Below is a listing to repeat exactly, with its pictures left out.

* * * * * * *

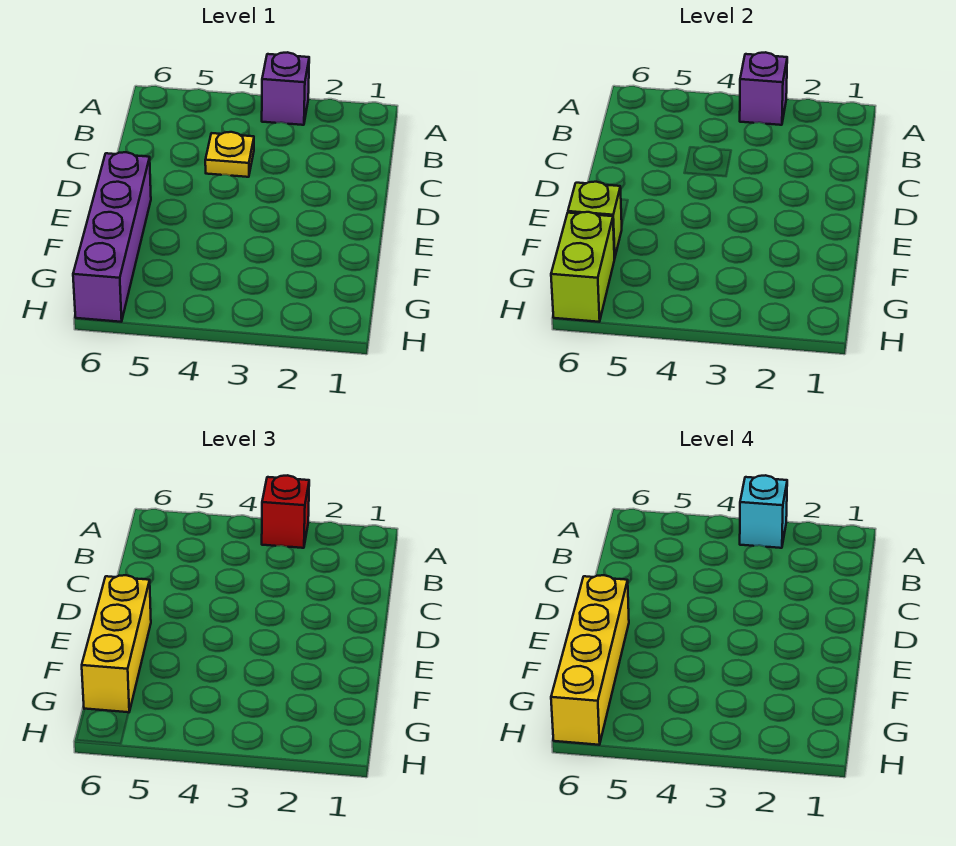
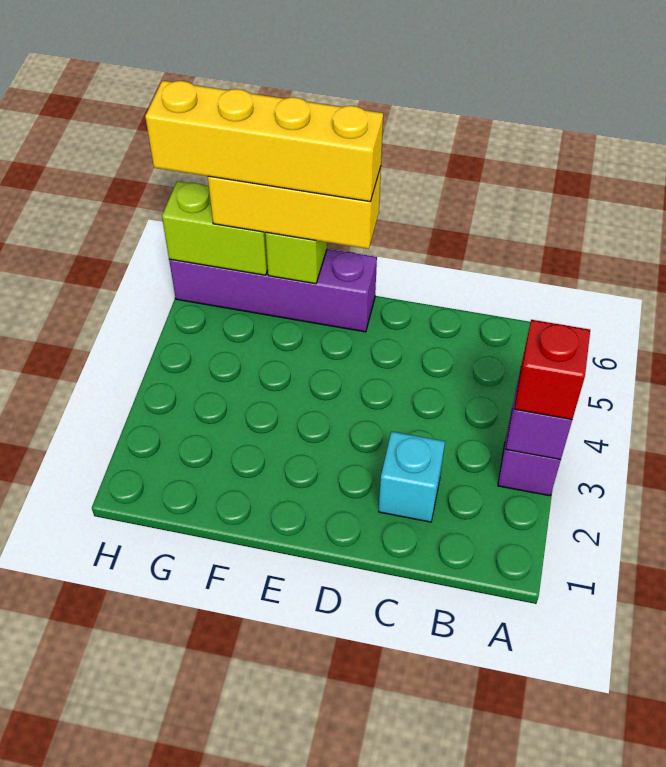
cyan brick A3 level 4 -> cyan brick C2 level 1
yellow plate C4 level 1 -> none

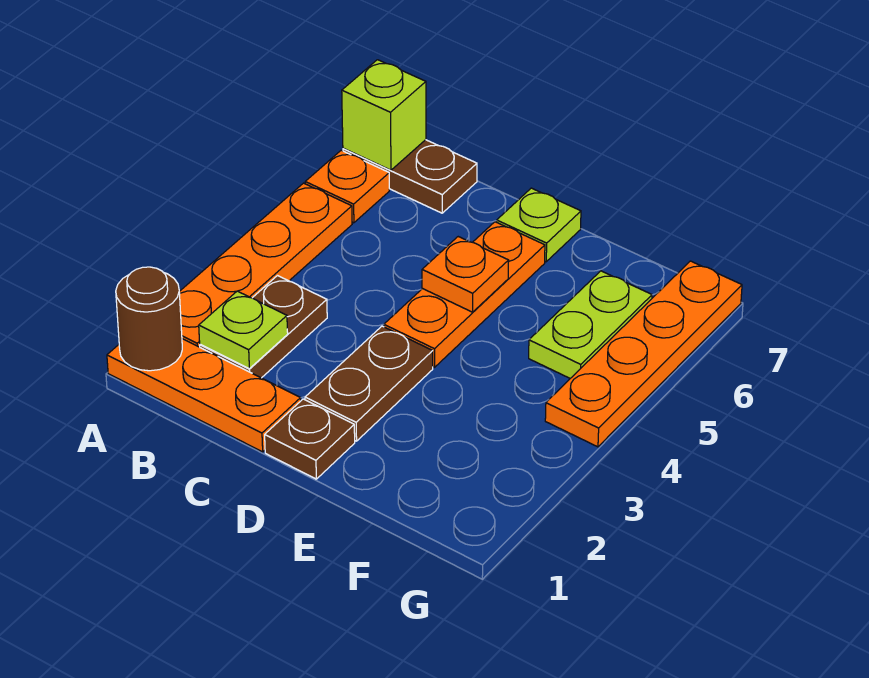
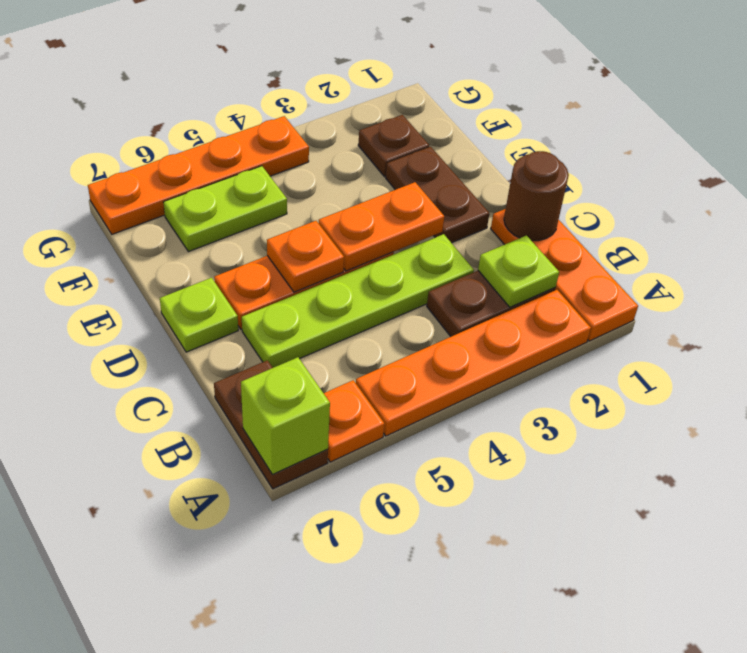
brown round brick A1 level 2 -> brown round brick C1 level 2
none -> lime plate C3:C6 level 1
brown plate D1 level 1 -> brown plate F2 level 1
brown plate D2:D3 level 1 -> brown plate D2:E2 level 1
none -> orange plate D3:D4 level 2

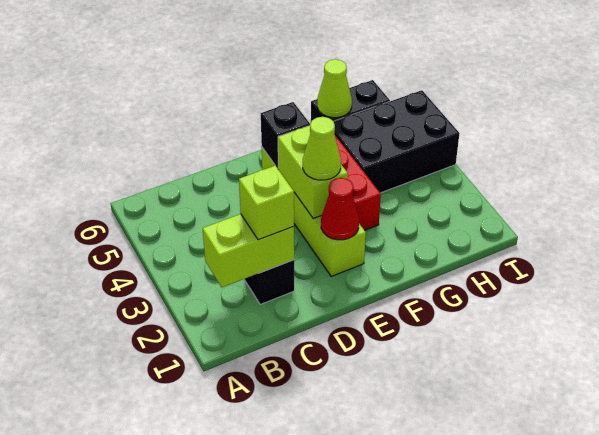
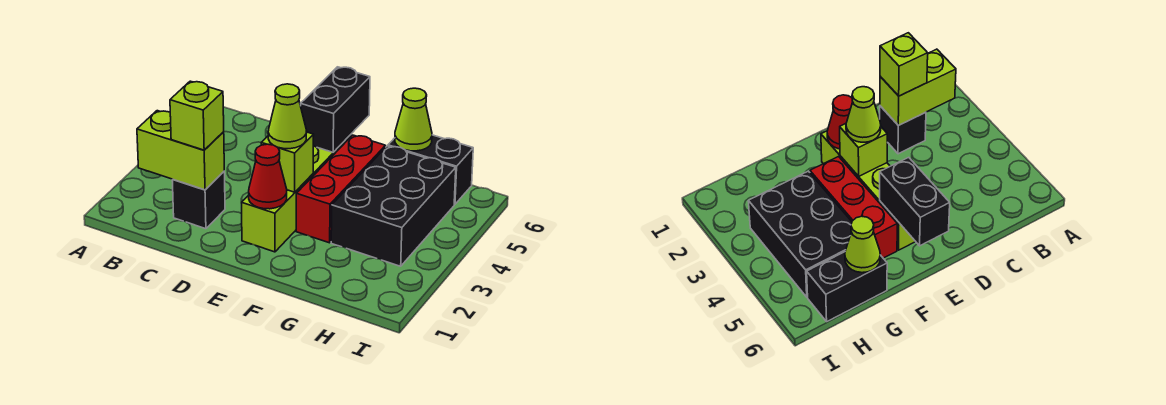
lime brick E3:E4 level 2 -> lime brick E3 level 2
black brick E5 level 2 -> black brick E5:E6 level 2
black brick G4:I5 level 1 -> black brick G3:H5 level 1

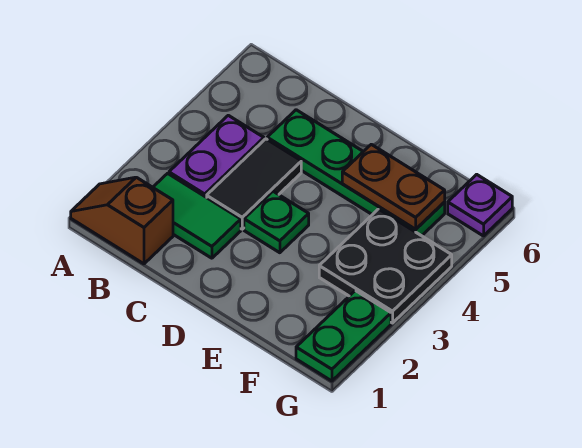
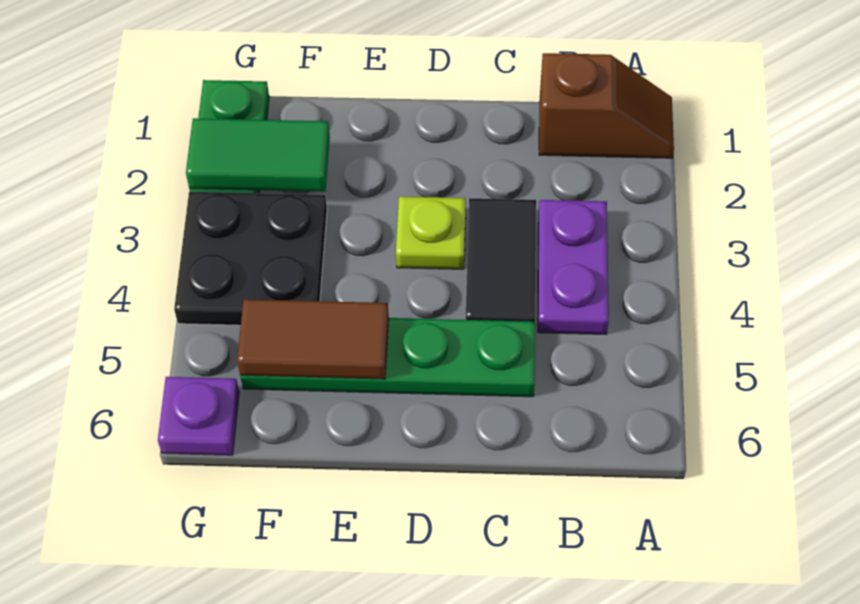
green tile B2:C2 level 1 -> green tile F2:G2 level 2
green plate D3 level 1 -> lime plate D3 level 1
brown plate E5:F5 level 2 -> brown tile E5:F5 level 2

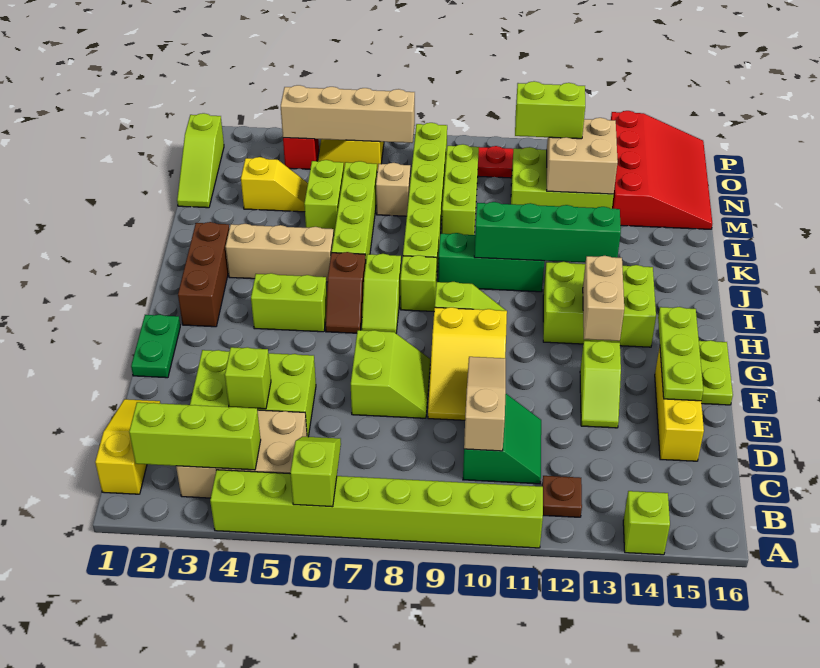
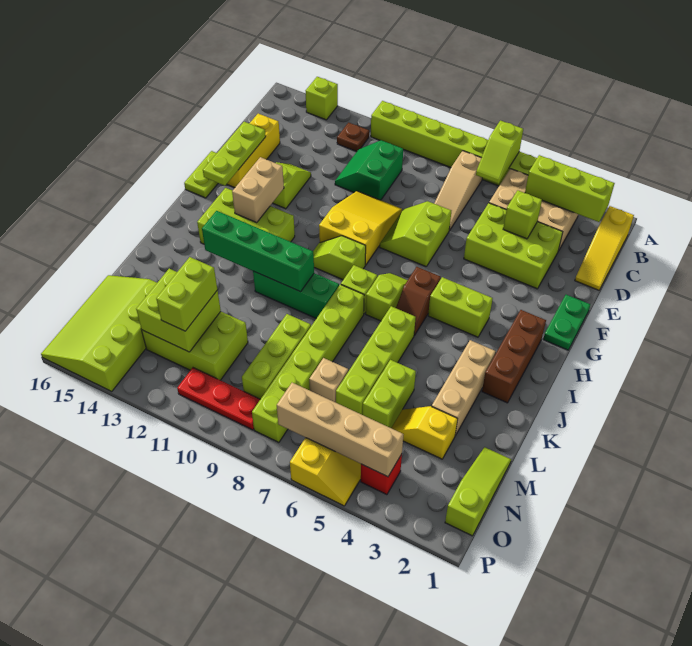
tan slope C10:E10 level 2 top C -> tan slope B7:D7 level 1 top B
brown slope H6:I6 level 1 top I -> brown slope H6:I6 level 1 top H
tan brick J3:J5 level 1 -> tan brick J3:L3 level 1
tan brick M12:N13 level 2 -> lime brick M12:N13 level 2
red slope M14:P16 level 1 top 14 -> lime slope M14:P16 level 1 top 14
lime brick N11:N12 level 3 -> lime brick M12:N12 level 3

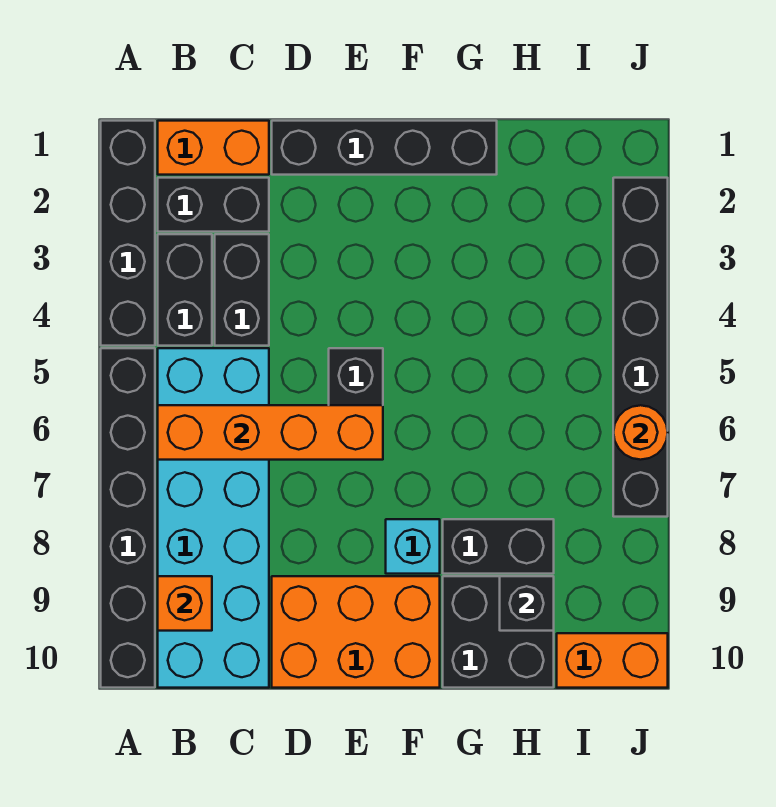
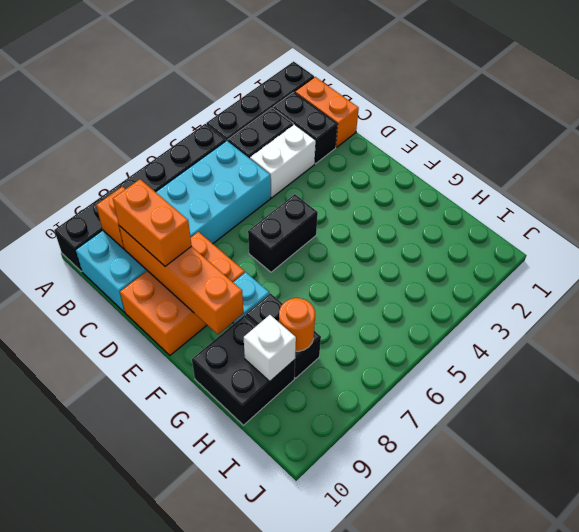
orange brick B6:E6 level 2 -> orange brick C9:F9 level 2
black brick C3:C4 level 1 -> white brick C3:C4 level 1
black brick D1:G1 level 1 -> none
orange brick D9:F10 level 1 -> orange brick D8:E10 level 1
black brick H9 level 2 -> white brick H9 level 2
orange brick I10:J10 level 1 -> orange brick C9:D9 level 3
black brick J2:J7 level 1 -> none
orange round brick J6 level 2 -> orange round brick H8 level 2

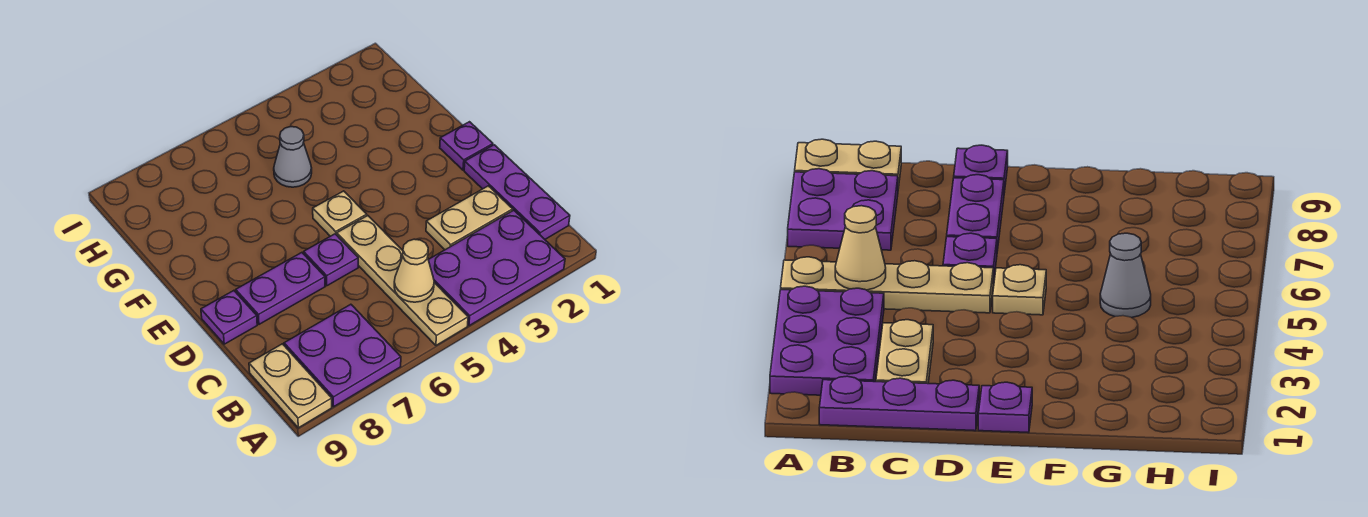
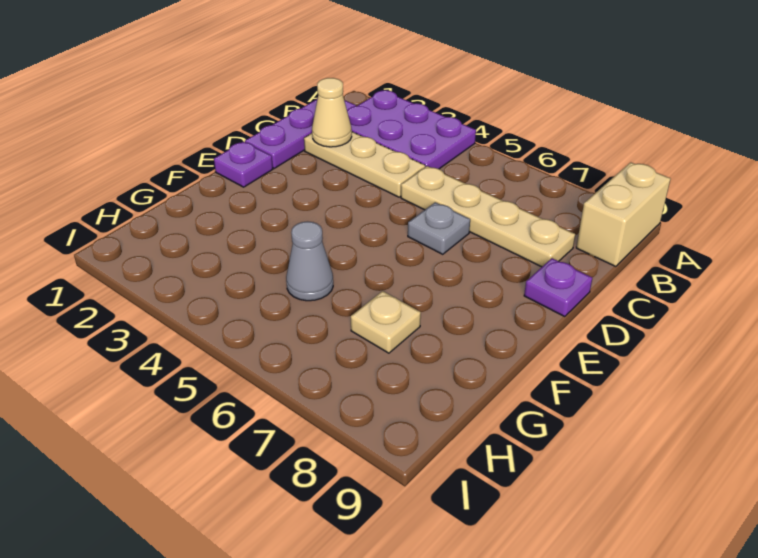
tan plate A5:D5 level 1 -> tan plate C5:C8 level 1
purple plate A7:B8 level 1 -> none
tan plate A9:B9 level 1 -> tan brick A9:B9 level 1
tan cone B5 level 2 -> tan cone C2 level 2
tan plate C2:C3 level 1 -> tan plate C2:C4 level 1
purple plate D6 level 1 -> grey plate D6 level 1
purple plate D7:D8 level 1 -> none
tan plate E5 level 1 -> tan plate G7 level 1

* * * * * * *

» Result:
cyan brick A3 level 4 -> cyan brick C2 level 1
yellow plate C4 level 1 -> none

brown round brick A1 level 2 -> brown round brick C1 level 2
none -> lime plate C3:C6 level 1
brown plate D1 level 1 -> brown plate F2 level 1
brown plate D2:D3 level 1 -> brown plate D2:E2 level 1
none -> orange plate D3:D4 level 2

lime brick E3:E4 level 2 -> lime brick E3 level 2
black brick E5 level 2 -> black brick E5:E6 level 2
black brick G4:I5 level 1 -> black brick G3:H5 level 1

green tile B2:C2 level 1 -> green tile F2:G2 level 2
green plate D3 level 1 -> lime plate D3 level 1
brown plate E5:F5 level 2 -> brown tile E5:F5 level 2

tan slope C10:E10 level 2 top C -> tan slope B7:D7 level 1 top B
brown slope H6:I6 level 1 top I -> brown slope H6:I6 level 1 top H
tan brick J3:J5 level 1 -> tan brick J3:L3 level 1
tan brick M12:N13 level 2 -> lime brick M12:N13 level 2
red slope M14:P16 level 1 top 14 -> lime slope M14:P16 level 1 top 14
lime brick N11:N12 level 3 -> lime brick M12:N12 level 3

orange brick B6:E6 level 2 -> orange brick C9:F9 level 2
black brick C3:C4 level 1 -> white brick C3:C4 level 1
black brick D1:G1 level 1 -> none
orange brick D9:F10 level 1 -> orange brick D8:E10 level 1
black brick H9 level 2 -> white brick H9 level 2
orange brick I10:J10 level 1 -> orange brick C9:D9 level 3
black brick J2:J7 level 1 -> none
orange round brick J6 level 2 -> orange round brick H8 level 2

tan plate A5:D5 level 1 -> tan plate C5:C8 level 1
purple plate A7:B8 level 1 -> none
tan plate A9:B9 level 1 -> tan brick A9:B9 level 1
tan cone B5 level 2 -> tan cone C2 level 2
tan plate C2:C3 level 1 -> tan plate C2:C4 level 1
purple plate D6 level 1 -> grey plate D6 level 1
purple plate D7:D8 level 1 -> none
tan plate E5 level 1 -> tan plate G7 level 1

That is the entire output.